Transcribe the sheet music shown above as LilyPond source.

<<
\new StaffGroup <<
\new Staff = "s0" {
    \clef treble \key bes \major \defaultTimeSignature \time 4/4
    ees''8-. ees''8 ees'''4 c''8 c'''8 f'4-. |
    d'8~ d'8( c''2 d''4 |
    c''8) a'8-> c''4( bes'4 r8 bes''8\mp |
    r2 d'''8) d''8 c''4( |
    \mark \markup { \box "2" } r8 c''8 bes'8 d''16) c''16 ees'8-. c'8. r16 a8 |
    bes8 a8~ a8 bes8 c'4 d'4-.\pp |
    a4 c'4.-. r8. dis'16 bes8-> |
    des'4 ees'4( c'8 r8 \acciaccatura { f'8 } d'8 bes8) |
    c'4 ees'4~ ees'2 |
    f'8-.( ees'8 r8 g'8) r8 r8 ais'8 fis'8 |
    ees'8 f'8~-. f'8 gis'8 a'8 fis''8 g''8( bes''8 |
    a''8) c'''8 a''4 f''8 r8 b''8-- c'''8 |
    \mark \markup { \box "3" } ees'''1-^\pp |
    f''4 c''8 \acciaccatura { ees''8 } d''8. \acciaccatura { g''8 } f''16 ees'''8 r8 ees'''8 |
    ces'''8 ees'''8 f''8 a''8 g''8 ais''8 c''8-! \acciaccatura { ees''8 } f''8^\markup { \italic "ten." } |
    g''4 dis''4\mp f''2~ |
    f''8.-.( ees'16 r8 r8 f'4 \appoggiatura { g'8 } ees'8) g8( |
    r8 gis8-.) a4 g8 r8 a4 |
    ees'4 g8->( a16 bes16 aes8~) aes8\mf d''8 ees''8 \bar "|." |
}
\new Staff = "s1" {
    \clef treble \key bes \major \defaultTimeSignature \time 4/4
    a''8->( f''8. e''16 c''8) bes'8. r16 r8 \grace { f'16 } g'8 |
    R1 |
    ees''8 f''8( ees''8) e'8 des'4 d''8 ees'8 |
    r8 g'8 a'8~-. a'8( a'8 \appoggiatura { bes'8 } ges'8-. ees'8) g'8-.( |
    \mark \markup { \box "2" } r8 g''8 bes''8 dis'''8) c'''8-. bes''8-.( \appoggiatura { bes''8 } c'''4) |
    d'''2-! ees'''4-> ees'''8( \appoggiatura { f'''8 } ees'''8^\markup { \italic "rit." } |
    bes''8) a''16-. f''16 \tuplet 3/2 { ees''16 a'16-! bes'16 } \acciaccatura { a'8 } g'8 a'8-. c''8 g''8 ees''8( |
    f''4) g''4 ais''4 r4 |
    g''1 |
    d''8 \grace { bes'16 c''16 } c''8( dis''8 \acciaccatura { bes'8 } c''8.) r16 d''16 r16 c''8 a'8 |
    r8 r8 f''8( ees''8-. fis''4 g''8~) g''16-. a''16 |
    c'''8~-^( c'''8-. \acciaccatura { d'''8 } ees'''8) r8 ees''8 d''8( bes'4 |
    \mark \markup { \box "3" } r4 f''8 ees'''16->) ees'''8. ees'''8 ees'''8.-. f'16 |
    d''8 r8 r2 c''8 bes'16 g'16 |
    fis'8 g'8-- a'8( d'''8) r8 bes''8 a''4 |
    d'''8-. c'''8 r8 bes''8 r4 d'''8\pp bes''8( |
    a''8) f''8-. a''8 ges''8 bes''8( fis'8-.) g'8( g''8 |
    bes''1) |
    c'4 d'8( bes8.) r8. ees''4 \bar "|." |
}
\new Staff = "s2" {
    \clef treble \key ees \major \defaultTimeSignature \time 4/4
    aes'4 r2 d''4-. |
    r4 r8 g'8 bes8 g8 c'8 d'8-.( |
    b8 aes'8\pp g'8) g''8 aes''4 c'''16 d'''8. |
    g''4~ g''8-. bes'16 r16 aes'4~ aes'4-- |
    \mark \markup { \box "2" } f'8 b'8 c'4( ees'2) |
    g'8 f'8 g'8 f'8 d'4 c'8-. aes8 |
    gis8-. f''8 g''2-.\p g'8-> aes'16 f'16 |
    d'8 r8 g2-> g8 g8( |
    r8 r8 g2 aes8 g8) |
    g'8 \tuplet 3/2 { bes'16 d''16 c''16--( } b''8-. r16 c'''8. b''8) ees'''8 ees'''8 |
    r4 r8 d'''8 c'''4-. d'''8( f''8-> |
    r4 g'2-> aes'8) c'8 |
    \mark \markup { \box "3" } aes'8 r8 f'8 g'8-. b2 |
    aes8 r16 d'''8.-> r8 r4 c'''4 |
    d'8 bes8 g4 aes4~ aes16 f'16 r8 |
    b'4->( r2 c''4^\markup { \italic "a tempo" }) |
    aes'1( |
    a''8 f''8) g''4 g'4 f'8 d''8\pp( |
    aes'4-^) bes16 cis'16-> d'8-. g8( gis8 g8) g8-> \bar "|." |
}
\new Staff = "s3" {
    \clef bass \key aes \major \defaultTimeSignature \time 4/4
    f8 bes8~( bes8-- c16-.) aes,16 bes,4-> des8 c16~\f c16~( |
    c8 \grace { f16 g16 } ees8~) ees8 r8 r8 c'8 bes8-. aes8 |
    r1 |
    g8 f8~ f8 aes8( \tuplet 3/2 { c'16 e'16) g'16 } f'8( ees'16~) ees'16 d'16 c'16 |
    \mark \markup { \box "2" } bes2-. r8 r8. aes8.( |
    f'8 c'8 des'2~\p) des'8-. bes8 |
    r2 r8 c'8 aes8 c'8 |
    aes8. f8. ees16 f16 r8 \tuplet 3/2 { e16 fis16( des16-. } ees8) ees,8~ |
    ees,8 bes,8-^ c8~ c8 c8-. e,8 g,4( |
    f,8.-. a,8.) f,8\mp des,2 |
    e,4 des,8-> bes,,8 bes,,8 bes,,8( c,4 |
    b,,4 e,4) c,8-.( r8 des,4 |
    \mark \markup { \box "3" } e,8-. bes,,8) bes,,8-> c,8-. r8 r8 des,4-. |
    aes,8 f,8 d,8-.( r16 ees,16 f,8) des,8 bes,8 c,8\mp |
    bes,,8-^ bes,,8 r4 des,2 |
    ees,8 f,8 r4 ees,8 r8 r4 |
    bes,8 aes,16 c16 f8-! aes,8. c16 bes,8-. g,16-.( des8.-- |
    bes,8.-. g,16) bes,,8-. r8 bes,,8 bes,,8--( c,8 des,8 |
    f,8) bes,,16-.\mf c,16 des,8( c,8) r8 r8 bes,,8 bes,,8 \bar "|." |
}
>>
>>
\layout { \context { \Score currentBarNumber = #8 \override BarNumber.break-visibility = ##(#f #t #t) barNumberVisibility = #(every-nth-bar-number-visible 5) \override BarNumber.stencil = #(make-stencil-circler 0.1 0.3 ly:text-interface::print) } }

- Task brief
Pick out every line of the records above that contains the word "italic", and copy each one in full.

- Reply
    ces'''8 ees'''8 f''8 a''8 g''8 ais''8 c''8-! \acciaccatura { ees''8 } f''8^\markup { \italic "ten." } |
    d'''2-! ees'''4-> ees'''8( \appoggiatura { f'''8 } ees'''8^\markup { \italic "rit." } |
    b'4->( r2 c''4^\markup { \italic "a tempo" }) |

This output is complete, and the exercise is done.